=== Records provided ===

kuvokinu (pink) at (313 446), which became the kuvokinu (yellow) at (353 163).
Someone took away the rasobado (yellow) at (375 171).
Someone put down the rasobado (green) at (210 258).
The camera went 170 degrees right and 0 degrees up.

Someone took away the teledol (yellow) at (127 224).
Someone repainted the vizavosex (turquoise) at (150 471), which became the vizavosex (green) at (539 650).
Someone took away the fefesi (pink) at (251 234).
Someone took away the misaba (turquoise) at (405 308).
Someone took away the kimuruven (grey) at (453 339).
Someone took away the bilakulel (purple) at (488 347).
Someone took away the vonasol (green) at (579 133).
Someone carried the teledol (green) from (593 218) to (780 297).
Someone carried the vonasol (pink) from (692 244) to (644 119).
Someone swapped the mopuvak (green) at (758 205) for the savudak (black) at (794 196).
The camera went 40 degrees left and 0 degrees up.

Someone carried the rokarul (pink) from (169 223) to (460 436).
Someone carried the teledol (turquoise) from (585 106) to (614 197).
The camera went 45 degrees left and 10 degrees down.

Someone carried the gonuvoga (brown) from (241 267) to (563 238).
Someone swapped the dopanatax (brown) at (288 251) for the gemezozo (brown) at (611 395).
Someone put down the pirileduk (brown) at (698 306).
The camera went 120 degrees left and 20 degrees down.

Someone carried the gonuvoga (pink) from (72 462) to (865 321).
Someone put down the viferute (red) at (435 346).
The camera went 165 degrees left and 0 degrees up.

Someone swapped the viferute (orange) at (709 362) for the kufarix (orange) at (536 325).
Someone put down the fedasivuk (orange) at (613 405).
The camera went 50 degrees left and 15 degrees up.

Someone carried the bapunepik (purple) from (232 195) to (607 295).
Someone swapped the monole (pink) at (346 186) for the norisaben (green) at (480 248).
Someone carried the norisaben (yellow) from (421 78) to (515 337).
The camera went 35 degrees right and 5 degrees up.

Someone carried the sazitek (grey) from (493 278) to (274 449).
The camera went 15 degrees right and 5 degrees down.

===

Your reply must repeat the records above exactly and in full.

__Task output__.
kuvokinu (pink) at (313 446), which became the kuvokinu (yellow) at (353 163).
Someone took away the rasobado (yellow) at (375 171).
Someone put down the rasobado (green) at (210 258).
The camera went 170 degrees right and 0 degrees up.

Someone took away the teledol (yellow) at (127 224).
Someone repainted the vizavosex (turquoise) at (150 471), which became the vizavosex (green) at (539 650).
Someone took away the fefesi (pink) at (251 234).
Someone took away the misaba (turquoise) at (405 308).
Someone took away the kimuruven (grey) at (453 339).
Someone took away the bilakulel (purple) at (488 347).
Someone took away the vonasol (green) at (579 133).
Someone carried the teledol (green) from (593 218) to (780 297).
Someone carried the vonasol (pink) from (692 244) to (644 119).
Someone swapped the mopuvak (green) at (758 205) for the savudak (black) at (794 196).
The camera went 40 degrees left and 0 degrees up.

Someone carried the rokarul (pink) from (169 223) to (460 436).
Someone carried the teledol (turquoise) from (585 106) to (614 197).
The camera went 45 degrees left and 10 degrees down.

Someone carried the gonuvoga (brown) from (241 267) to (563 238).
Someone swapped the dopanatax (brown) at (288 251) for the gemezozo (brown) at (611 395).
Someone put down the pirileduk (brown) at (698 306).
The camera went 120 degrees left and 20 degrees down.

Someone carried the gonuvoga (pink) from (72 462) to (865 321).
Someone put down the viferute (red) at (435 346).
The camera went 165 degrees left and 0 degrees up.

Someone swapped the viferute (orange) at (709 362) for the kufarix (orange) at (536 325).
Someone put down the fedasivuk (orange) at (613 405).
The camera went 50 degrees left and 15 degrees up.

Someone carried the bapunepik (purple) from (232 195) to (607 295).
Someone swapped the monole (pink) at (346 186) for the norisaben (green) at (480 248).
Someone carried the norisaben (yellow) from (421 78) to (515 337).
The camera went 35 degrees right and 5 degrees up.

Someone carried the sazitek (grey) from (493 278) to (274 449).
The camera went 15 degrees right and 5 degrees down.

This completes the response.